> [Exercise] Only the stretch of the listing below that runs from the line with "(455, 252) = (512, 662): none -> grey cactus" through the line with "(535, 339) = (338, 713): grey bottle -> none" is to be printed, exactly and with both ends.

> [Study material]
--- START ---
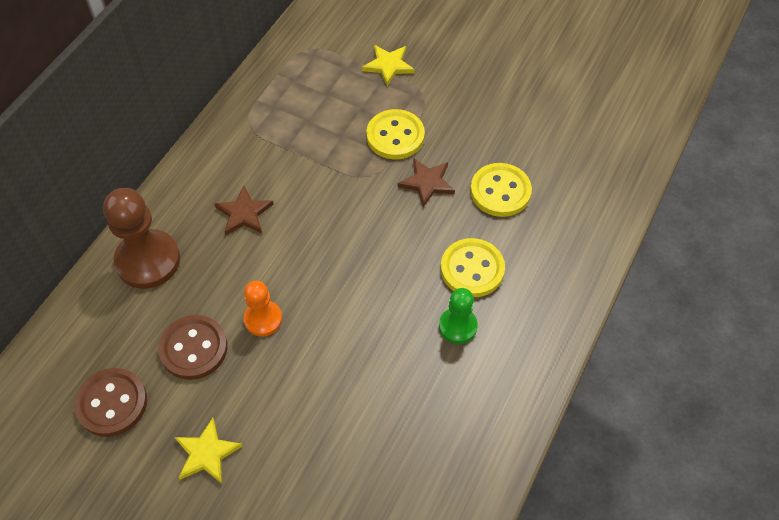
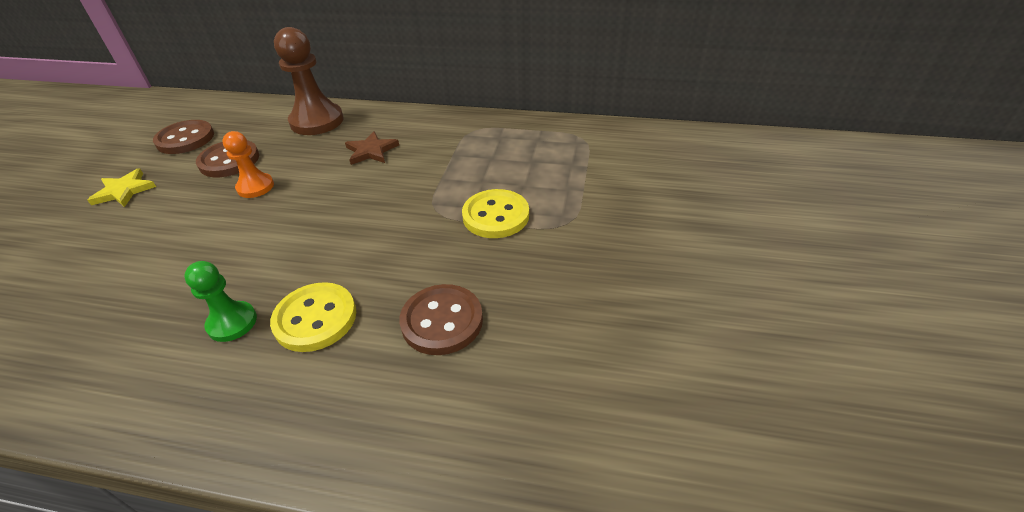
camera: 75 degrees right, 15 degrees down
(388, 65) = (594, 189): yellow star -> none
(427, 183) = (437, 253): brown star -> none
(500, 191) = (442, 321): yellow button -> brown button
--- END ---
--- START ---
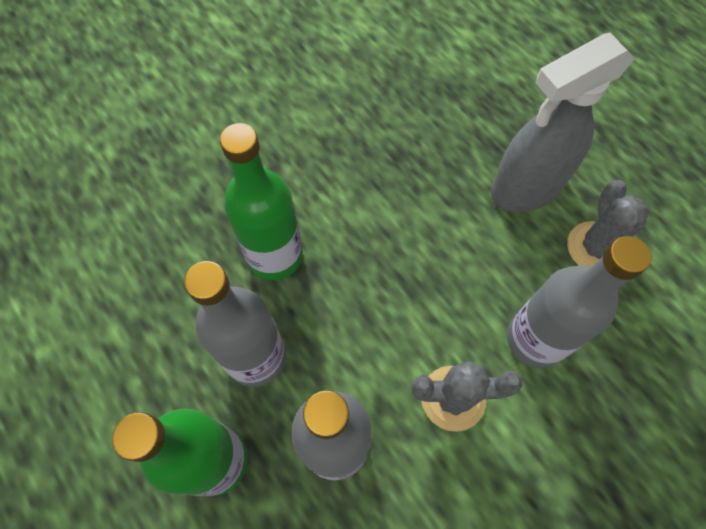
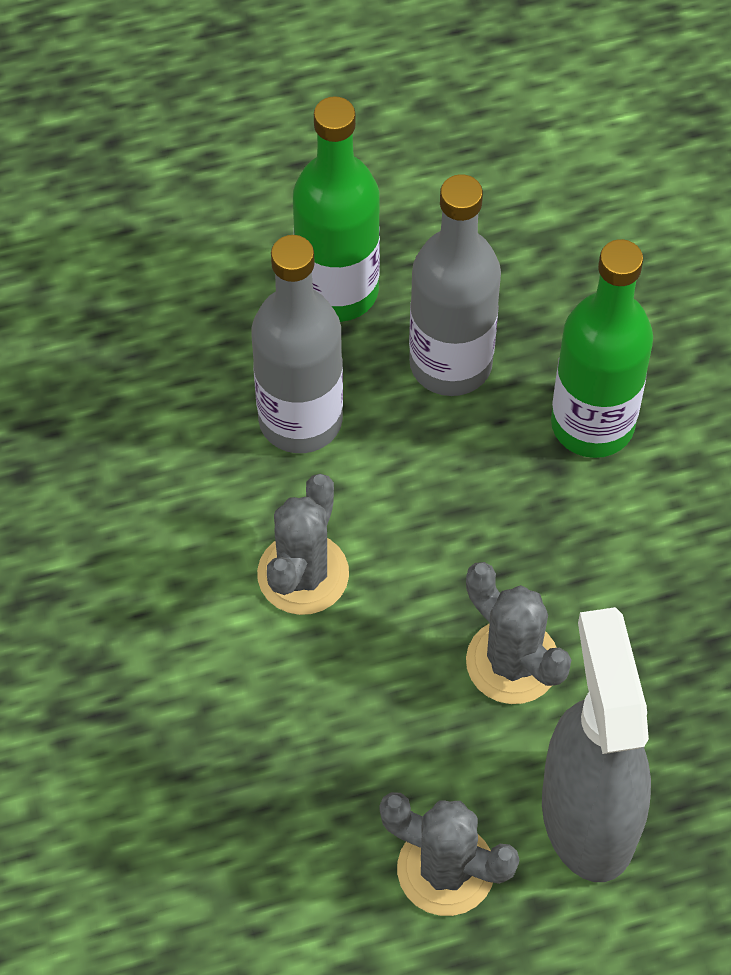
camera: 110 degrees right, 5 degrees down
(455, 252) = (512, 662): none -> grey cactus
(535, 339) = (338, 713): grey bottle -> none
--- END ---
> [Answer below]
(455, 252) = (512, 662): none -> grey cactus
(535, 339) = (338, 713): grey bottle -> none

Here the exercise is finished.